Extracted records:
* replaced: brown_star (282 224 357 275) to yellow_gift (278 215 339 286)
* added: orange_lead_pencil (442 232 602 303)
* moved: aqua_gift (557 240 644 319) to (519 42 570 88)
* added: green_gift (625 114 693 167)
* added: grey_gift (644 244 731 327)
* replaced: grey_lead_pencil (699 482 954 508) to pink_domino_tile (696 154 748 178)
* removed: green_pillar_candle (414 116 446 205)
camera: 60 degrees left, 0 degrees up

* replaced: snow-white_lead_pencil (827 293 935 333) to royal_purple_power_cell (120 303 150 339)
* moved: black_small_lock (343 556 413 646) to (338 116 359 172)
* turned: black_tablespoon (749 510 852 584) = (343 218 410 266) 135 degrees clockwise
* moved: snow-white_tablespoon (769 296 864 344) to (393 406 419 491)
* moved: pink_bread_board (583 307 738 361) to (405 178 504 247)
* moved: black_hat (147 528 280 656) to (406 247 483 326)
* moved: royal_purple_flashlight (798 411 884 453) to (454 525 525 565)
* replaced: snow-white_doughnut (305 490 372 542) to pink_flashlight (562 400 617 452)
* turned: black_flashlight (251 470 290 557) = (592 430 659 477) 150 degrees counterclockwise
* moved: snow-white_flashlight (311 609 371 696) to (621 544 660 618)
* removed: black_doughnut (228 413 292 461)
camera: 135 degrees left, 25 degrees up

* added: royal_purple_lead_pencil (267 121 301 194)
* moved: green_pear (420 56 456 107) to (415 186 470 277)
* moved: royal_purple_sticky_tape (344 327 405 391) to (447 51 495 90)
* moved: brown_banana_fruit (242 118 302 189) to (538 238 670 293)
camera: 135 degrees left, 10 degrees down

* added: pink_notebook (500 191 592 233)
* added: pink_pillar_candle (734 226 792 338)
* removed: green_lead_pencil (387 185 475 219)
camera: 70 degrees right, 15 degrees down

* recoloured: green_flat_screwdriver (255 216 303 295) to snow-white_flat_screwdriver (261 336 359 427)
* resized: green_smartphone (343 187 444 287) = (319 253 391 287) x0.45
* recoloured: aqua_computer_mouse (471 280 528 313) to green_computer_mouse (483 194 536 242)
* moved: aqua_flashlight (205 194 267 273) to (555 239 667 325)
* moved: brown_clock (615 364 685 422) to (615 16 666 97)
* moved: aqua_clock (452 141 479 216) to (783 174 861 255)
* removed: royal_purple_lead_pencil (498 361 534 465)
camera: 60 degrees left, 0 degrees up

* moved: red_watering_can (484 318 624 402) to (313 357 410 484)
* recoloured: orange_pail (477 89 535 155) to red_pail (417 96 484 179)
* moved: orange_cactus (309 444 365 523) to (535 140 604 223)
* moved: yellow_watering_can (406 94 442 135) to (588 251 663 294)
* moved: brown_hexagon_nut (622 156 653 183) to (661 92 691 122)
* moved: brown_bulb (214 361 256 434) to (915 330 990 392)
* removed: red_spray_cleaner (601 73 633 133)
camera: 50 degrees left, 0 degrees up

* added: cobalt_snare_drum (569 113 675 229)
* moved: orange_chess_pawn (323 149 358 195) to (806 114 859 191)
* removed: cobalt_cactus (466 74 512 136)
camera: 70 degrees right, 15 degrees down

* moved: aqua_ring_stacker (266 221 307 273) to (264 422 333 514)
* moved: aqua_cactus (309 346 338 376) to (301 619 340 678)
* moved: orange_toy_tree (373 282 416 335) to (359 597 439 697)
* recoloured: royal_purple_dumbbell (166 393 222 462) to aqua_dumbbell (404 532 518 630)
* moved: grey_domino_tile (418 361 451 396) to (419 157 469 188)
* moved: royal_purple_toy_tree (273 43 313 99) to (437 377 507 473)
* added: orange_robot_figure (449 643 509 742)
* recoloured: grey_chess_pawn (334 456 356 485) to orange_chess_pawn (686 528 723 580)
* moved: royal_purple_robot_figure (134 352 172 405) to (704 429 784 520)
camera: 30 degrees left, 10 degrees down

TASK TO CARRY OUT – Quote every line of the records above, from the first down to the one holding "244 731 327)", exactly as written.

SOLUTION TO THE PROBLEM –
* replaced: brown_star (282 224 357 275) to yellow_gift (278 215 339 286)
* added: orange_lead_pencil (442 232 602 303)
* moved: aqua_gift (557 240 644 319) to (519 42 570 88)
* added: green_gift (625 114 693 167)
* added: grey_gift (644 244 731 327)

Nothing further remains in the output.